ASSIGNMENT:
Take the listing below and write it out again exactly, skipping any picture that it holds.

GIVEN INFORMATION:

+ + +

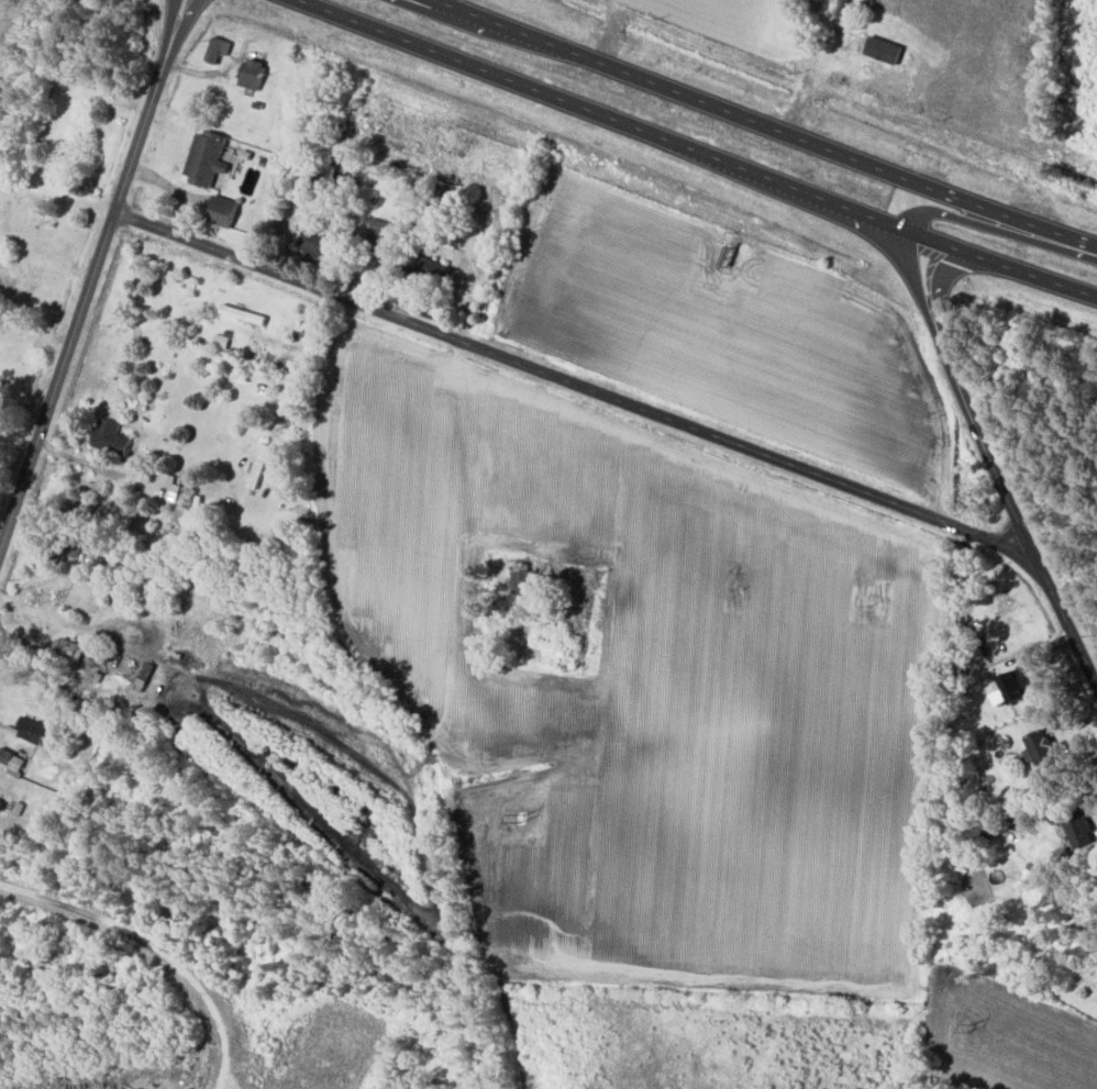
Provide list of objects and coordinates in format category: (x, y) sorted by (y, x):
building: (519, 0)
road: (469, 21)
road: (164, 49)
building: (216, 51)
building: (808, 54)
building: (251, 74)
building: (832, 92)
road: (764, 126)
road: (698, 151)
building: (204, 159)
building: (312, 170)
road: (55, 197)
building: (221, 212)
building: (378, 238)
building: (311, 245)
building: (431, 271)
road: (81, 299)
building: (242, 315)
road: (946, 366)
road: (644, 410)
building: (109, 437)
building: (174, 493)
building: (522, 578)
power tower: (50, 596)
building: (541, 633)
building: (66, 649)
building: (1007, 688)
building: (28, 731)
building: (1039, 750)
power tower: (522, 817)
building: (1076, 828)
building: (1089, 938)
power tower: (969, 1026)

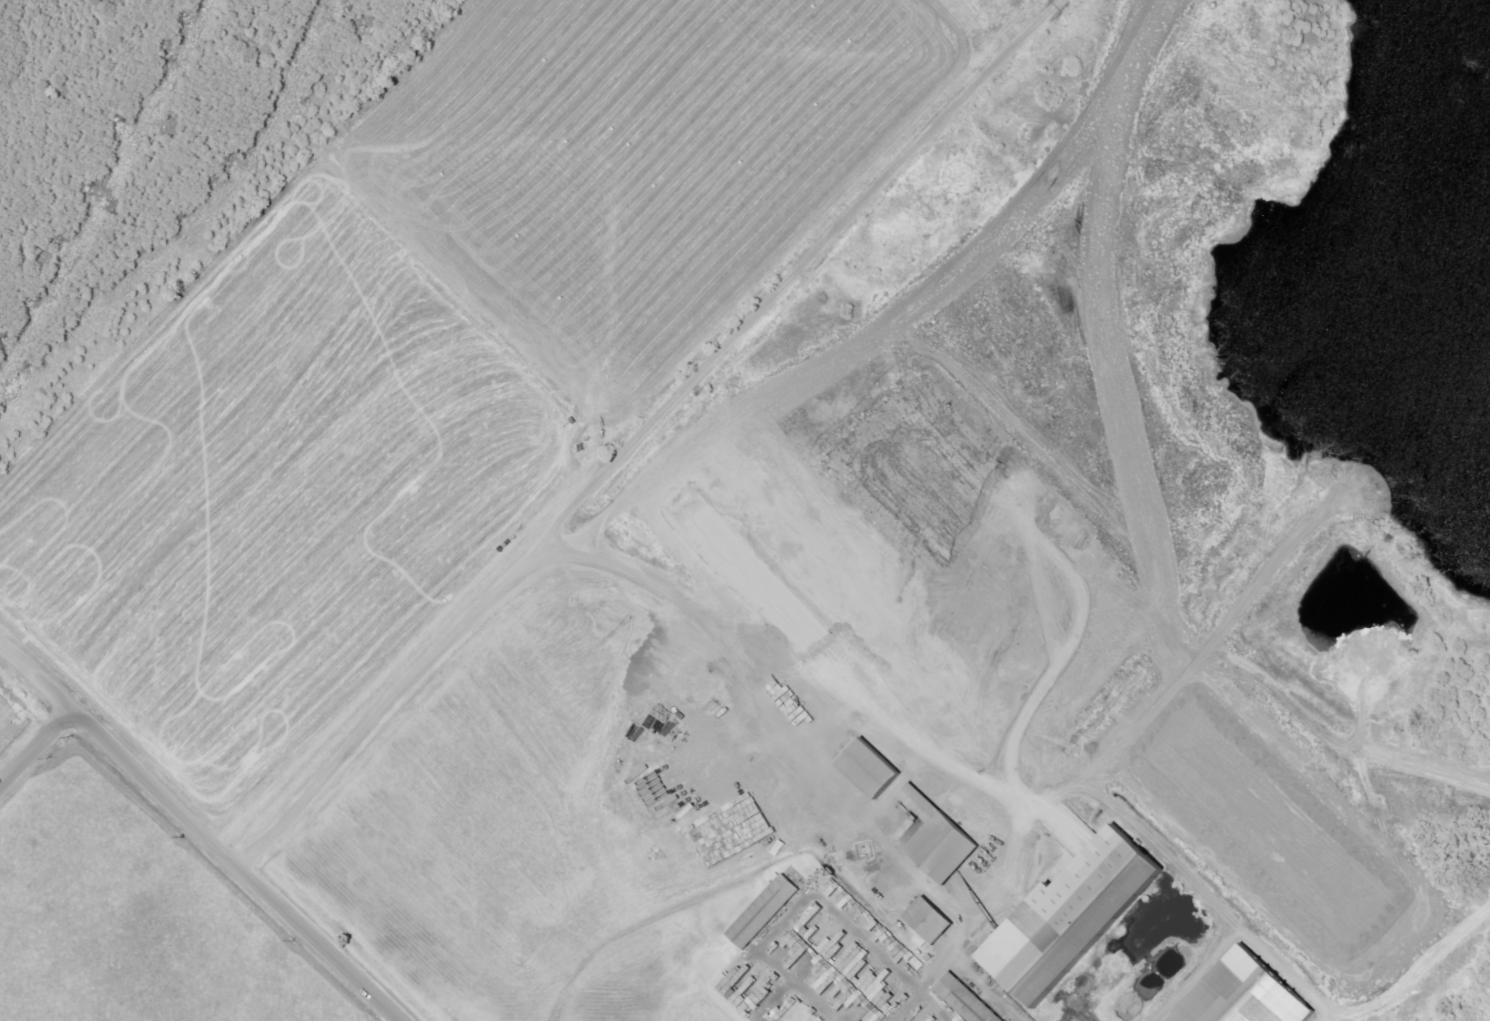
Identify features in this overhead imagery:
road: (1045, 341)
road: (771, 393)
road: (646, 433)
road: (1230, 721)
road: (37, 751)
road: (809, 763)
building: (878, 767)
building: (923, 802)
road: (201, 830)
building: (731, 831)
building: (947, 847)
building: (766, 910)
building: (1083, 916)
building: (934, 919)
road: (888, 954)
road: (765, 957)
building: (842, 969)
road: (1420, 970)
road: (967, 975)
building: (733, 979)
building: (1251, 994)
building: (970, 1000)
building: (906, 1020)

+ + +

ANSWER TO THIS PROBLEM:
Provide list of objects and coordinates in format category: (x, y) sorted by (y, x):
building: (519, 0)
road: (469, 21)
road: (164, 49)
building: (216, 51)
building: (808, 54)
building: (251, 74)
building: (832, 92)
road: (764, 126)
road: (698, 151)
building: (204, 159)
building: (312, 170)
road: (55, 197)
building: (221, 212)
building: (378, 238)
building: (311, 245)
building: (431, 271)
road: (81, 299)
building: (242, 315)
road: (946, 366)
road: (644, 410)
building: (109, 437)
building: (174, 493)
building: (522, 578)
power tower: (50, 596)
building: (541, 633)
building: (66, 649)
building: (1007, 688)
building: (28, 731)
building: (1039, 750)
power tower: (522, 817)
building: (1076, 828)
building: (1089, 938)
power tower: (969, 1026)

Identify features in this overhead imagery:
road: (1045, 341)
road: (771, 393)
road: (646, 433)
road: (1230, 721)
road: (37, 751)
road: (809, 763)
building: (878, 767)
building: (923, 802)
road: (201, 830)
building: (731, 831)
building: (947, 847)
building: (766, 910)
building: (1083, 916)
building: (934, 919)
road: (888, 954)
road: (765, 957)
building: (842, 969)
road: (1420, 970)
road: (967, 975)
building: (733, 979)
building: (1251, 994)
building: (970, 1000)
building: (906, 1020)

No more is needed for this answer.